INPUT DATA:
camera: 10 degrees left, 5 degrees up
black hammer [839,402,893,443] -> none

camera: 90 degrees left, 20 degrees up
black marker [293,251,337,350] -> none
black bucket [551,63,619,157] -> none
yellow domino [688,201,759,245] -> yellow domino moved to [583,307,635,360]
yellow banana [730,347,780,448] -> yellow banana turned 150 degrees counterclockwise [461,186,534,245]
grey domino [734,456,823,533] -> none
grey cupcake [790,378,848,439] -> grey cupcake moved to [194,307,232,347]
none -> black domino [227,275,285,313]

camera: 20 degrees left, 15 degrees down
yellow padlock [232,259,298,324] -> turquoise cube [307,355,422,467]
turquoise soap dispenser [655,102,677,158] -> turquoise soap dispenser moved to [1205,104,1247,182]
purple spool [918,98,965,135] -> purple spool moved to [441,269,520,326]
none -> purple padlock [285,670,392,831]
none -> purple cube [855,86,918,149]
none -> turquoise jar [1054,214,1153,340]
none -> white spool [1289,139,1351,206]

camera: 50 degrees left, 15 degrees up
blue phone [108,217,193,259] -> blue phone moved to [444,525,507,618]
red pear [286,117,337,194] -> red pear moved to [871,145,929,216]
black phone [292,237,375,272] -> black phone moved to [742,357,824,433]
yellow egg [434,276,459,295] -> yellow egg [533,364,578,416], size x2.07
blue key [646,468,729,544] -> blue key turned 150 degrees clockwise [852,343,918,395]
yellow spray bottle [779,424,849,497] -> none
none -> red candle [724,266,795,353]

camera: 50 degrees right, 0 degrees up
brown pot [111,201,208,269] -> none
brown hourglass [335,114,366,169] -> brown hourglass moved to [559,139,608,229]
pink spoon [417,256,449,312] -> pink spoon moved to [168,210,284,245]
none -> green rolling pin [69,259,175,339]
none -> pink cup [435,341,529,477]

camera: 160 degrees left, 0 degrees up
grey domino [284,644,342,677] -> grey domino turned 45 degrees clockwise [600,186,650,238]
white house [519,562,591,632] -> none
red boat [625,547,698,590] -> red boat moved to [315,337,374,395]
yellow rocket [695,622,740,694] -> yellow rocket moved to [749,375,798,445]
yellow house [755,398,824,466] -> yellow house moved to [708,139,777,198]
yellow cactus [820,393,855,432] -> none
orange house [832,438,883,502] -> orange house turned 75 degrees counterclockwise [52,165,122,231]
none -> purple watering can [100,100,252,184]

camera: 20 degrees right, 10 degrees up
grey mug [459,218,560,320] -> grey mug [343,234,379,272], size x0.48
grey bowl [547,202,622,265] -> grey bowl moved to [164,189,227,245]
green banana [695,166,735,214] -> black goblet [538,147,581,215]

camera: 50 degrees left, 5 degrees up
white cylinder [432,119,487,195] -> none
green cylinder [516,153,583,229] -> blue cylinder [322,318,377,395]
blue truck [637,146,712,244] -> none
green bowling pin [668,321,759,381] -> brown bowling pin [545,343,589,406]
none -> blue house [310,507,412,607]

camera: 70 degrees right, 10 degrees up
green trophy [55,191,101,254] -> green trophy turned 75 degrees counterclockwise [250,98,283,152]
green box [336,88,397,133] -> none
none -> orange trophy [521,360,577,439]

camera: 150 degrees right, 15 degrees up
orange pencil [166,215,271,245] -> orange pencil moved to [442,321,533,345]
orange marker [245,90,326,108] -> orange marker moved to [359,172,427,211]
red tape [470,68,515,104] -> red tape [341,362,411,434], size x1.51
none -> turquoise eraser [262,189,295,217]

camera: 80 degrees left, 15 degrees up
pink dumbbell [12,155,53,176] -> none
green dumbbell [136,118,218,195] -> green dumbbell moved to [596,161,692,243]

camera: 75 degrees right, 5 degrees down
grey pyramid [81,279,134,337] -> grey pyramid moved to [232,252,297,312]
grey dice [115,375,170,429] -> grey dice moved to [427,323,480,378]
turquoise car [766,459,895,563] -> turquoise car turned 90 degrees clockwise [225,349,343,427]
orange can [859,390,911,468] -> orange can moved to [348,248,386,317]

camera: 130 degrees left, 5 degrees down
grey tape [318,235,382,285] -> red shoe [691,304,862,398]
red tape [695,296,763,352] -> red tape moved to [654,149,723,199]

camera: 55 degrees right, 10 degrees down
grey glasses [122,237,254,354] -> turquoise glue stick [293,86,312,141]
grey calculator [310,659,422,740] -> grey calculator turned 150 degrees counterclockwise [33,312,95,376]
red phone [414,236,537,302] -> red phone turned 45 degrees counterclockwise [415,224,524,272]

DIRECTIONS FOR THIS TASK:
Nothing in the records may be left out; transcribe all of them exactly.

WORKED SOLUTION:
camera: 10 degrees left, 5 degrees up
black hammer [839,402,893,443] -> none

camera: 90 degrees left, 20 degrees up
black marker [293,251,337,350] -> none
black bucket [551,63,619,157] -> none
yellow domino [688,201,759,245] -> yellow domino moved to [583,307,635,360]
yellow banana [730,347,780,448] -> yellow banana turned 150 degrees counterclockwise [461,186,534,245]
grey domino [734,456,823,533] -> none
grey cupcake [790,378,848,439] -> grey cupcake moved to [194,307,232,347]
none -> black domino [227,275,285,313]

camera: 20 degrees left, 15 degrees down
yellow padlock [232,259,298,324] -> turquoise cube [307,355,422,467]
turquoise soap dispenser [655,102,677,158] -> turquoise soap dispenser moved to [1205,104,1247,182]
purple spool [918,98,965,135] -> purple spool moved to [441,269,520,326]
none -> purple padlock [285,670,392,831]
none -> purple cube [855,86,918,149]
none -> turquoise jar [1054,214,1153,340]
none -> white spool [1289,139,1351,206]

camera: 50 degrees left, 15 degrees up
blue phone [108,217,193,259] -> blue phone moved to [444,525,507,618]
red pear [286,117,337,194] -> red pear moved to [871,145,929,216]
black phone [292,237,375,272] -> black phone moved to [742,357,824,433]
yellow egg [434,276,459,295] -> yellow egg [533,364,578,416], size x2.07
blue key [646,468,729,544] -> blue key turned 150 degrees clockwise [852,343,918,395]
yellow spray bottle [779,424,849,497] -> none
none -> red candle [724,266,795,353]

camera: 50 degrees right, 0 degrees up
brown pot [111,201,208,269] -> none
brown hourglass [335,114,366,169] -> brown hourglass moved to [559,139,608,229]
pink spoon [417,256,449,312] -> pink spoon moved to [168,210,284,245]
none -> green rolling pin [69,259,175,339]
none -> pink cup [435,341,529,477]

camera: 160 degrees left, 0 degrees up
grey domino [284,644,342,677] -> grey domino turned 45 degrees clockwise [600,186,650,238]
white house [519,562,591,632] -> none
red boat [625,547,698,590] -> red boat moved to [315,337,374,395]
yellow rocket [695,622,740,694] -> yellow rocket moved to [749,375,798,445]
yellow house [755,398,824,466] -> yellow house moved to [708,139,777,198]
yellow cactus [820,393,855,432] -> none
orange house [832,438,883,502] -> orange house turned 75 degrees counterclockwise [52,165,122,231]
none -> purple watering can [100,100,252,184]

camera: 20 degrees right, 10 degrees up
grey mug [459,218,560,320] -> grey mug [343,234,379,272], size x0.48
grey bowl [547,202,622,265] -> grey bowl moved to [164,189,227,245]
green banana [695,166,735,214] -> black goblet [538,147,581,215]

camera: 50 degrees left, 5 degrees up
white cylinder [432,119,487,195] -> none
green cylinder [516,153,583,229] -> blue cylinder [322,318,377,395]
blue truck [637,146,712,244] -> none
green bowling pin [668,321,759,381] -> brown bowling pin [545,343,589,406]
none -> blue house [310,507,412,607]

camera: 70 degrees right, 10 degrees up
green trophy [55,191,101,254] -> green trophy turned 75 degrees counterclockwise [250,98,283,152]
green box [336,88,397,133] -> none
none -> orange trophy [521,360,577,439]

camera: 150 degrees right, 15 degrees up
orange pencil [166,215,271,245] -> orange pencil moved to [442,321,533,345]
orange marker [245,90,326,108] -> orange marker moved to [359,172,427,211]
red tape [470,68,515,104] -> red tape [341,362,411,434], size x1.51
none -> turquoise eraser [262,189,295,217]

camera: 80 degrees left, 15 degrees up
pink dumbbell [12,155,53,176] -> none
green dumbbell [136,118,218,195] -> green dumbbell moved to [596,161,692,243]

camera: 75 degrees right, 5 degrees down
grey pyramid [81,279,134,337] -> grey pyramid moved to [232,252,297,312]
grey dice [115,375,170,429] -> grey dice moved to [427,323,480,378]
turquoise car [766,459,895,563] -> turquoise car turned 90 degrees clockwise [225,349,343,427]
orange can [859,390,911,468] -> orange can moved to [348,248,386,317]

camera: 130 degrees left, 5 degrees down
grey tape [318,235,382,285] -> red shoe [691,304,862,398]
red tape [695,296,763,352] -> red tape moved to [654,149,723,199]

camera: 55 degrees right, 10 degrees down
grey glasses [122,237,254,354] -> turquoise glue stick [293,86,312,141]
grey calculator [310,659,422,740] -> grey calculator turned 150 degrees counterclockwise [33,312,95,376]
red phone [414,236,537,302] -> red phone turned 45 degrees counterclockwise [415,224,524,272]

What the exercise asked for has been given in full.